-------- Material supplied

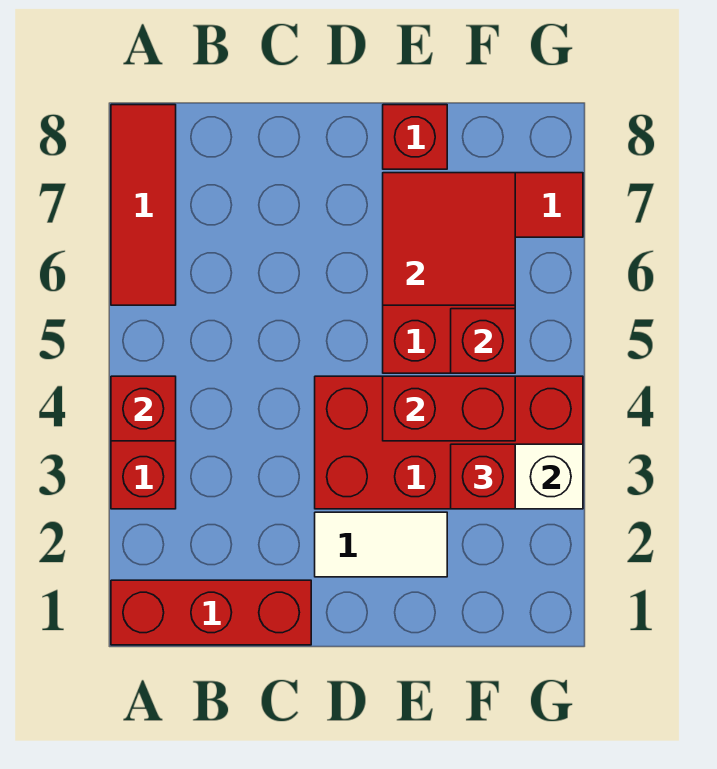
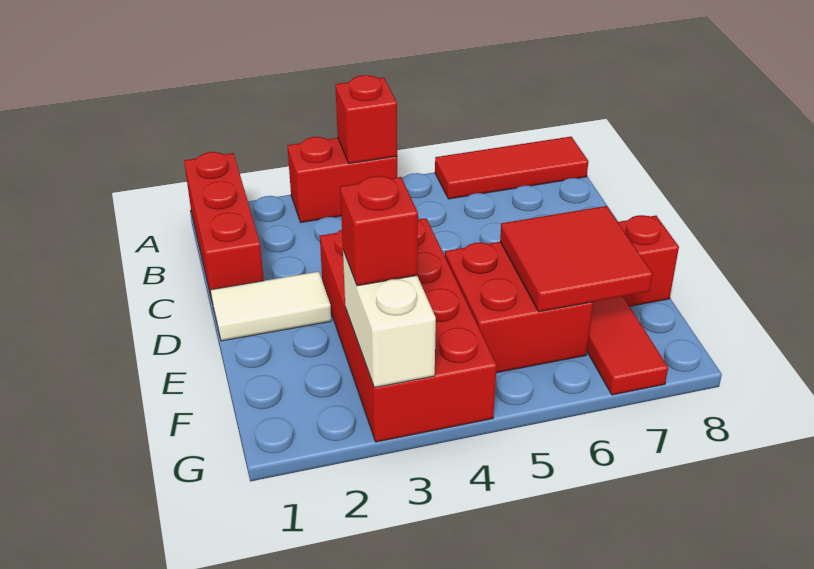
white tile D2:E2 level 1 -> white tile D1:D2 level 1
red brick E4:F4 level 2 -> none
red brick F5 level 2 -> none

----------------
-------- Material supplied

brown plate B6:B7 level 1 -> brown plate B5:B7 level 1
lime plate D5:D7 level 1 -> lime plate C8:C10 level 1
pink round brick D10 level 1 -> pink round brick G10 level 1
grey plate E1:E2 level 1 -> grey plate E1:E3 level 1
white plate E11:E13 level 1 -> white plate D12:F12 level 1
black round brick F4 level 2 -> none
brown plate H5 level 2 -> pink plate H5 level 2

----------------
-------- Material supplied

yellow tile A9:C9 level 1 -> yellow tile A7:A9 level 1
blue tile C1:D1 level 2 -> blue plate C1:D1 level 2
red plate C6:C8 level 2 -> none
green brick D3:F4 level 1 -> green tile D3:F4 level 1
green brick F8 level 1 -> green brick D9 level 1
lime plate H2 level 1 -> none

----------------

[Instructions for the task] Once you find the line with "lime plate D5:D7" in the entries above, output it and each line after it up to and including the line with "brown plate H5", and nothing else.

[Problem solution]
lime plate D5:D7 level 1 -> lime plate C8:C10 level 1
pink round brick D10 level 1 -> pink round brick G10 level 1
grey plate E1:E2 level 1 -> grey plate E1:E3 level 1
white plate E11:E13 level 1 -> white plate D12:F12 level 1
black round brick F4 level 2 -> none
brown plate H5 level 2 -> pink plate H5 level 2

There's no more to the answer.